START INFORMATION SUPPLIED
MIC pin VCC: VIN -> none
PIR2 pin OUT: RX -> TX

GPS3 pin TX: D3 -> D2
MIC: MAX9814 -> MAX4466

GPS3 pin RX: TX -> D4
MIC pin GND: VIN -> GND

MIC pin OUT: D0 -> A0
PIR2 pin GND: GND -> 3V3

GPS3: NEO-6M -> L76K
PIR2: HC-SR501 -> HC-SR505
END INFORMATION SUPPLIED
START INFORMATION SUPPLIED
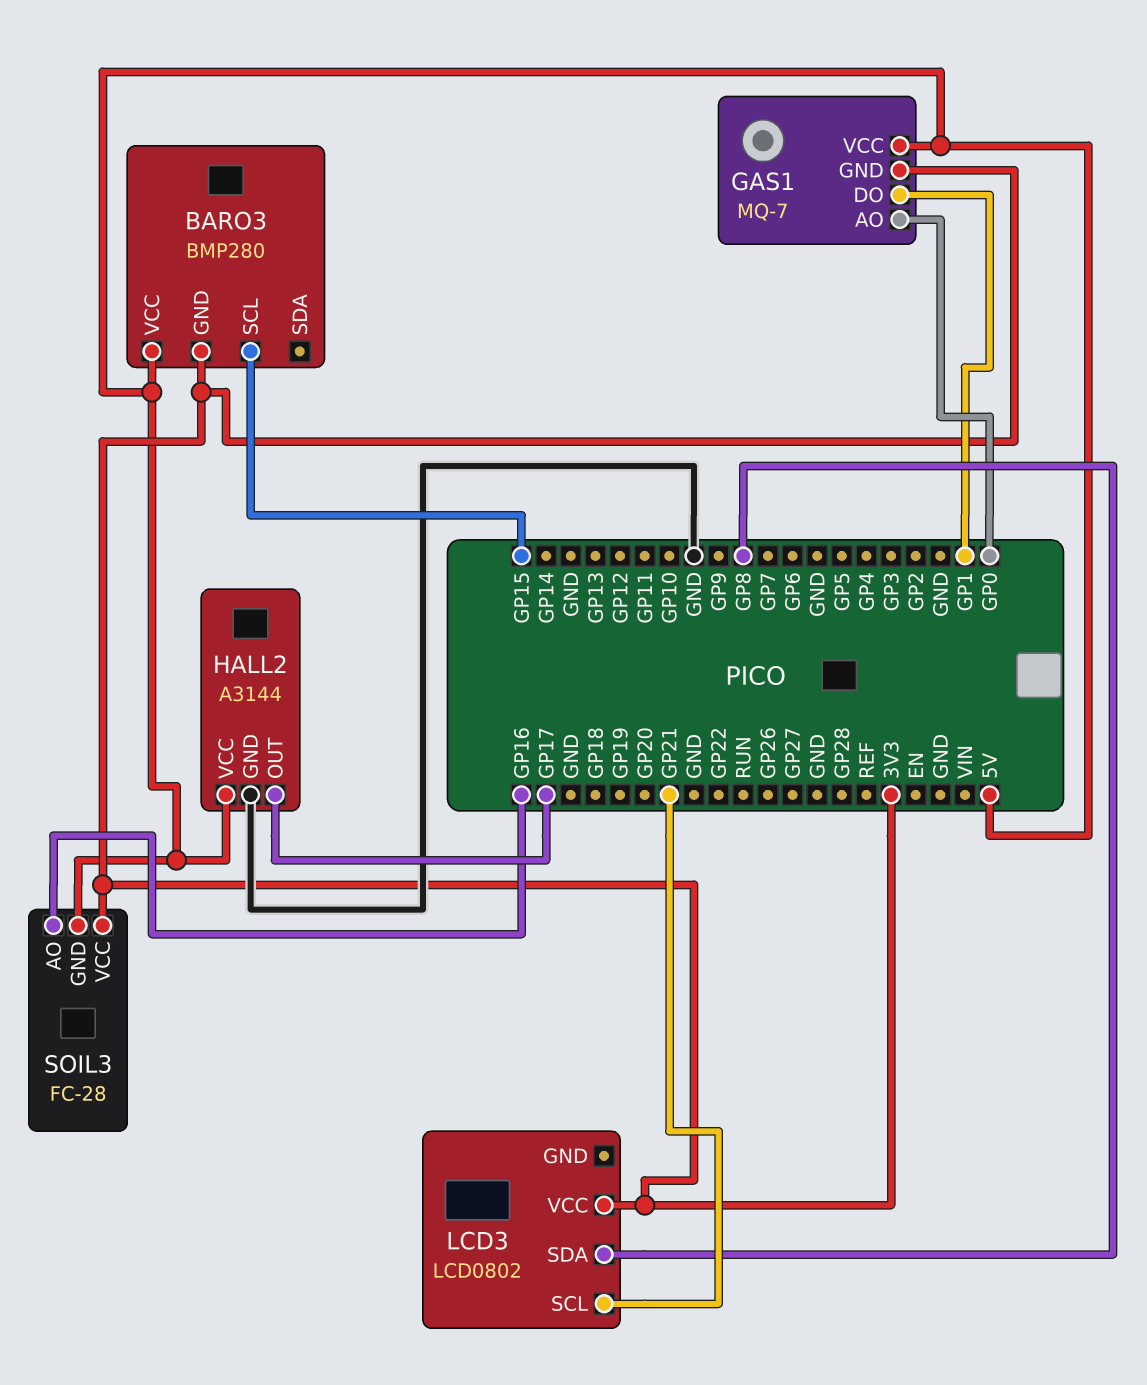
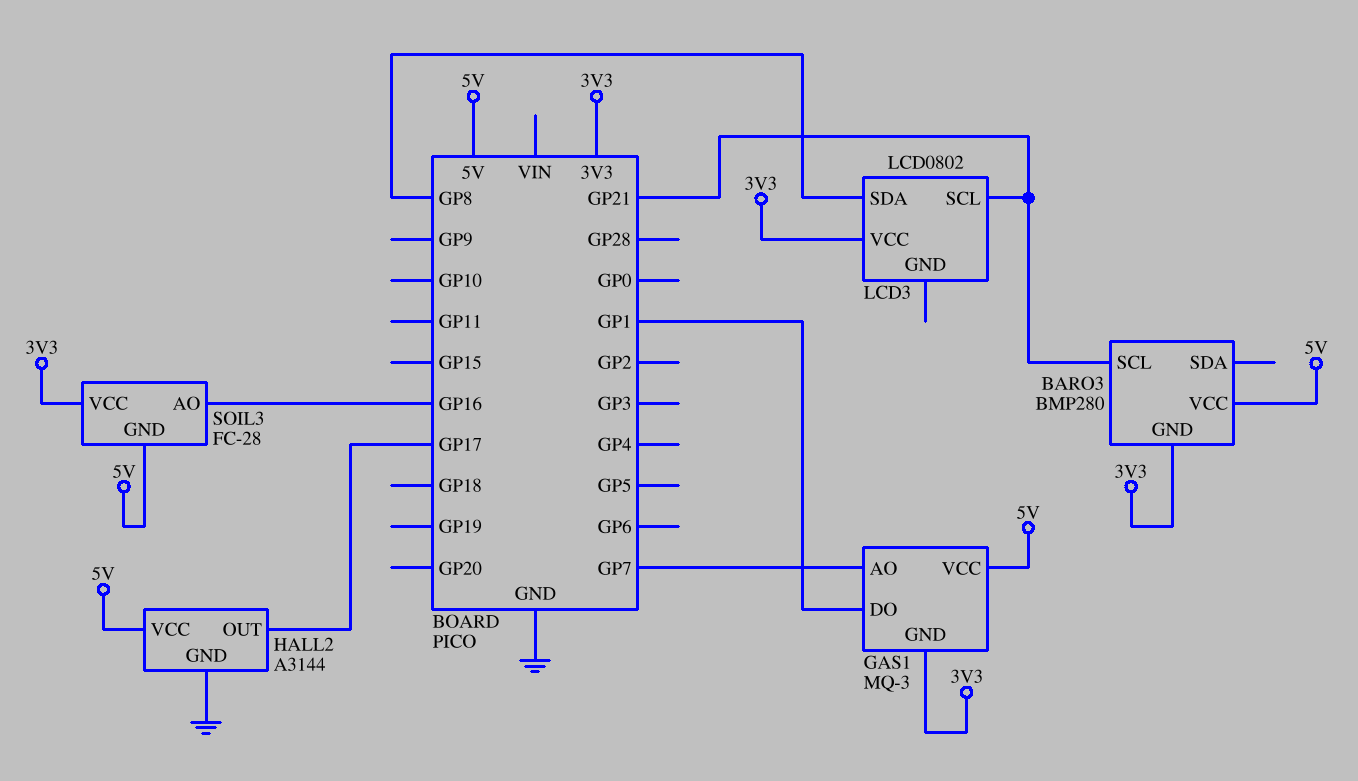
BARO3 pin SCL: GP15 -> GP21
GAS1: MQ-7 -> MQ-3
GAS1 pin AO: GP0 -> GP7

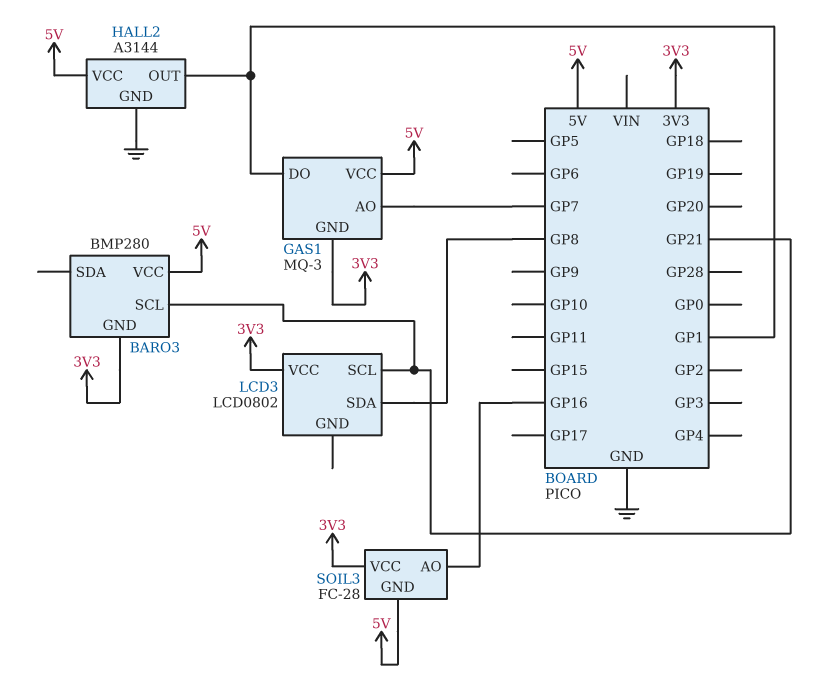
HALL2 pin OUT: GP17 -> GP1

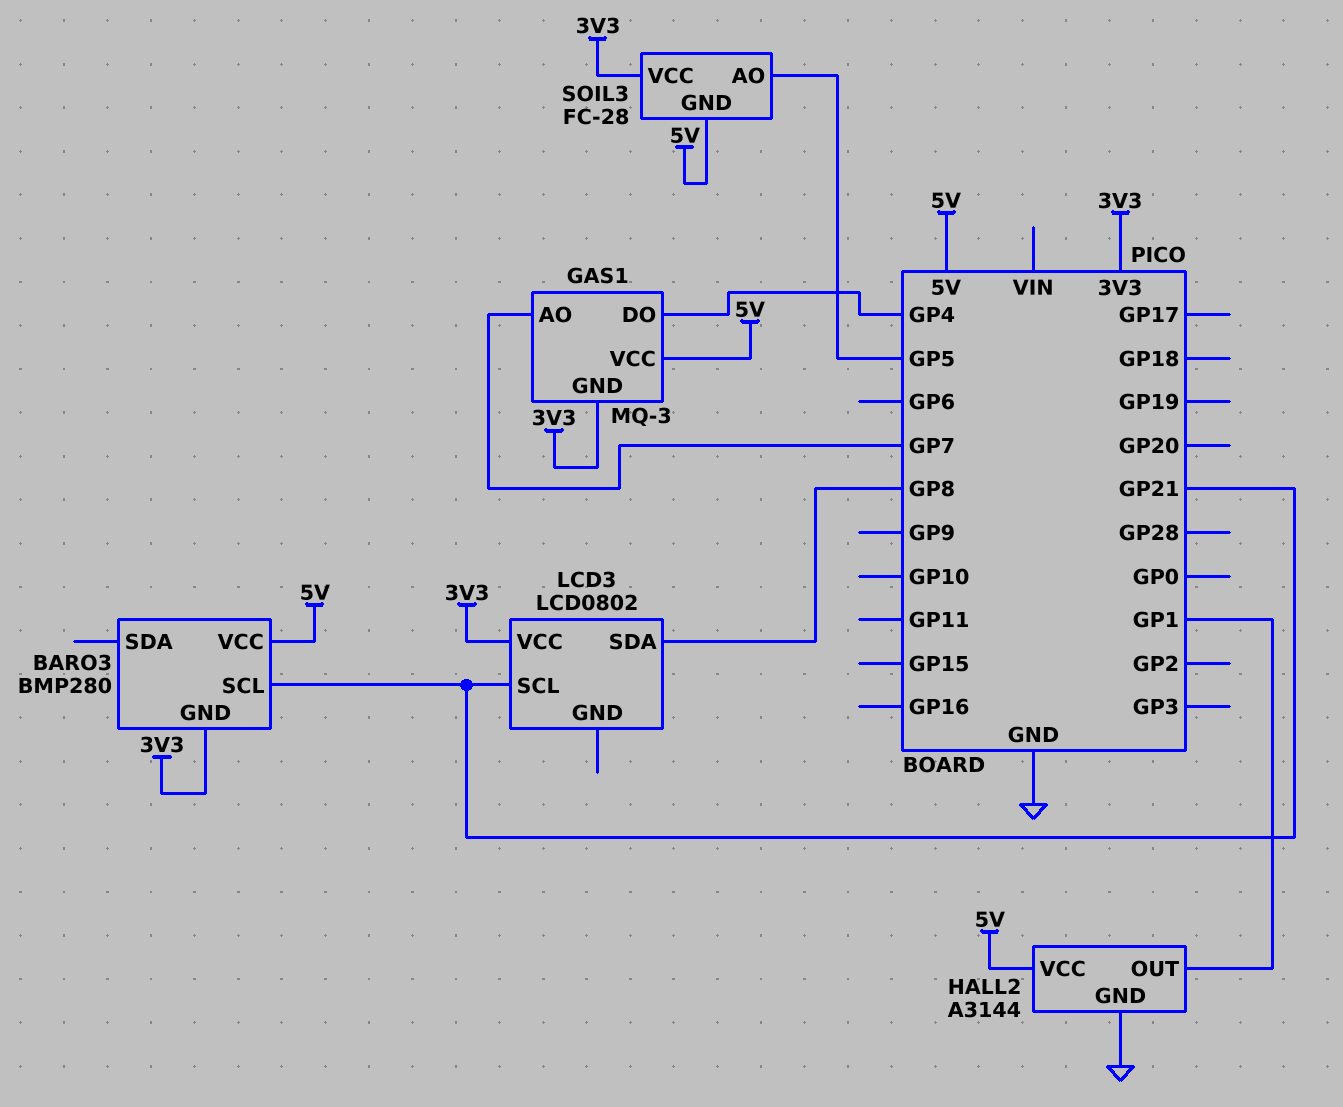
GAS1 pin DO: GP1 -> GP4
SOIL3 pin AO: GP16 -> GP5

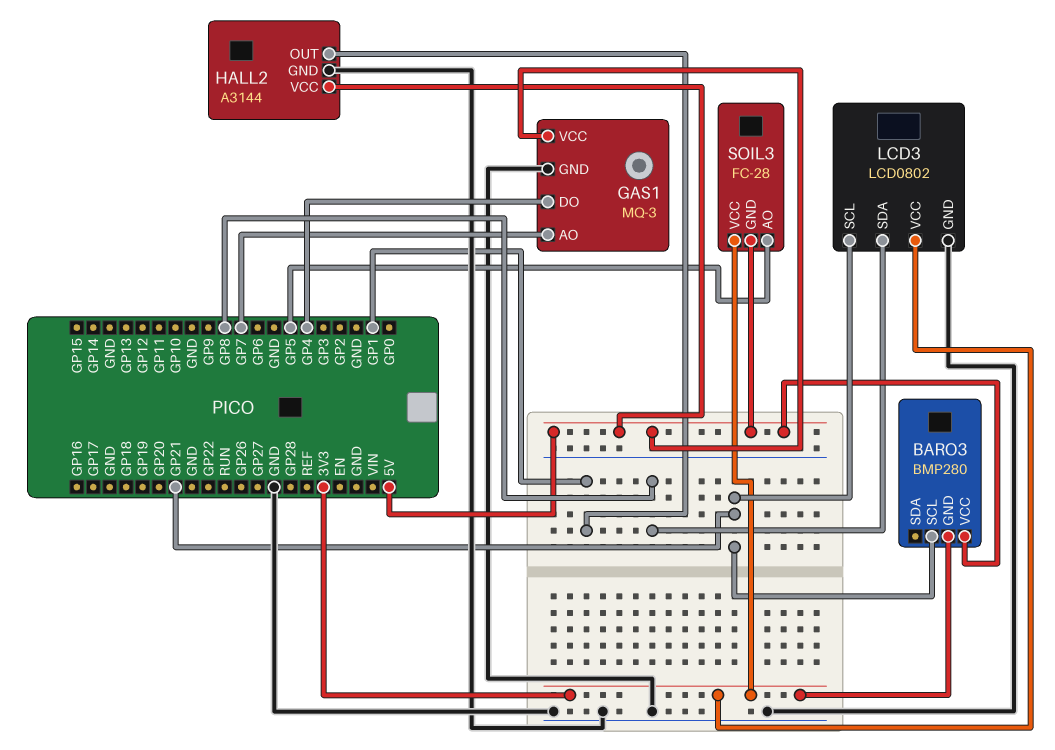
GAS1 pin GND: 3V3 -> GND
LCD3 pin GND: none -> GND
END INFORMATION SUPPLIED
_EXERCISE_
In the records above, which lines hold the string "none"? Copy each one.

_TASK OUTPUT_
MIC pin VCC: VIN -> none
LCD3 pin GND: none -> GND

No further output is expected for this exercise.